/---

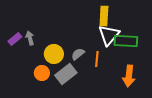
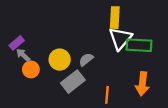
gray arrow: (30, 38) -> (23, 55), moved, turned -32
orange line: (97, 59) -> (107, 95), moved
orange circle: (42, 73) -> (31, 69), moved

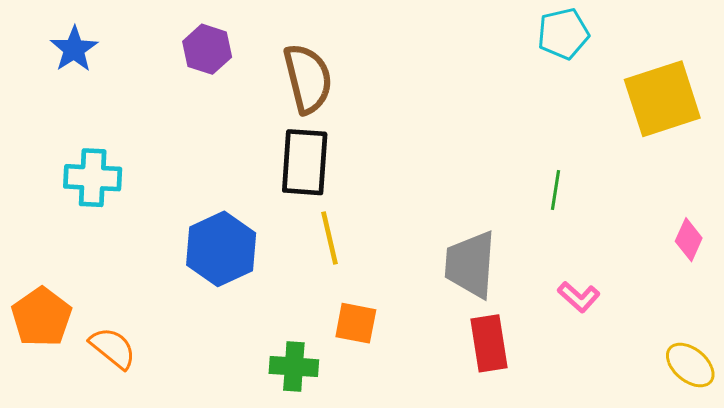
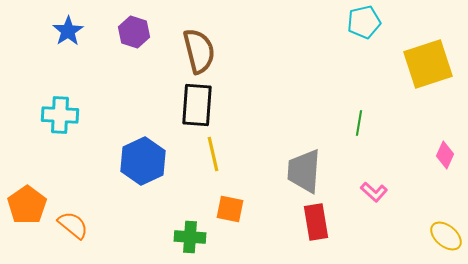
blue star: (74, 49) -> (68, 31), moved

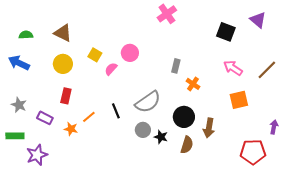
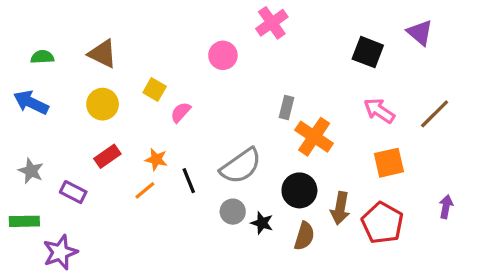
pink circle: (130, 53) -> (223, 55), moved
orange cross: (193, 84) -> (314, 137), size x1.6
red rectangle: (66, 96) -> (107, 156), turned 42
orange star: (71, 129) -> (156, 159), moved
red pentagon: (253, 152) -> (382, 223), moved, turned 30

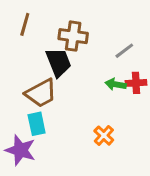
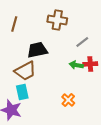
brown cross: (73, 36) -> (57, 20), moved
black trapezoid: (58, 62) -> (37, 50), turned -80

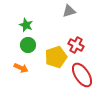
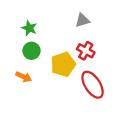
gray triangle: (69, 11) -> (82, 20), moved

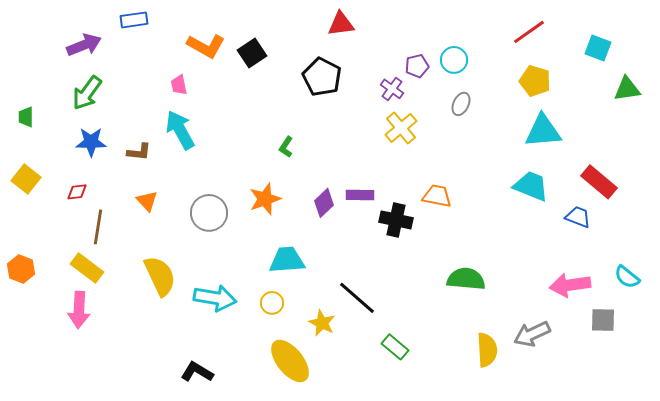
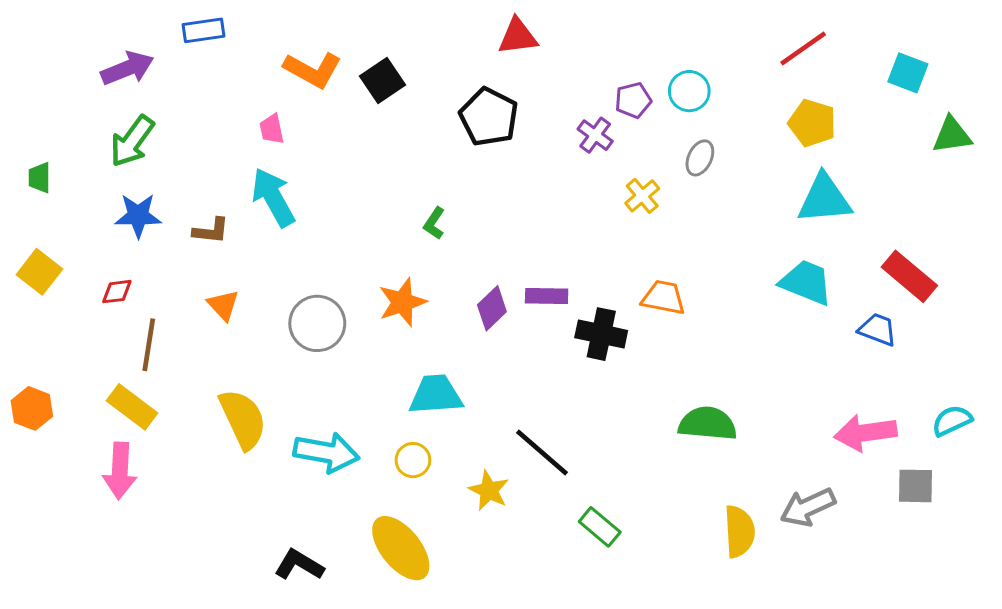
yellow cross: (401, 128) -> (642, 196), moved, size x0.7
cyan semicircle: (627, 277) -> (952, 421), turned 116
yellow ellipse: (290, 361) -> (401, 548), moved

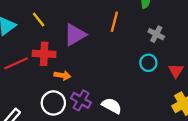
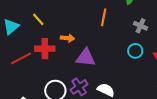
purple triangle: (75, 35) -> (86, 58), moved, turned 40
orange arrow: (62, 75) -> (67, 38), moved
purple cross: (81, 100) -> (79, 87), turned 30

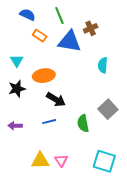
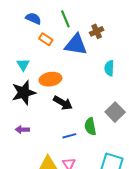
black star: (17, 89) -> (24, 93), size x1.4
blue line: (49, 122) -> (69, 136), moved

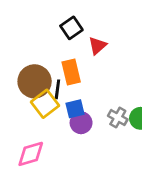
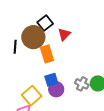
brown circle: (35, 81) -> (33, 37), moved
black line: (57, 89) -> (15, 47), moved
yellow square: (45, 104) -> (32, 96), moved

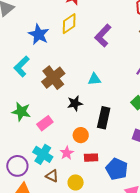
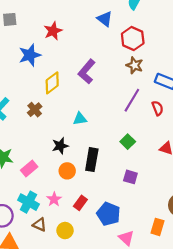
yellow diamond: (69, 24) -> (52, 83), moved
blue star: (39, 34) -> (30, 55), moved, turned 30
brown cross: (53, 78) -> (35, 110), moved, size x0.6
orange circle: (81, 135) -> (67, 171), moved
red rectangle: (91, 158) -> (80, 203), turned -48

\---

- _PROBLEM REQUIREMENTS_:
Scan the material above for the string "black", and copy every line where it is found.

- _RESPONSE BOX_:
black trapezoid: (58, 62) -> (37, 50), turned -80
black star: (17, 89) -> (24, 93), size x1.4
black line: (57, 89) -> (15, 47), moved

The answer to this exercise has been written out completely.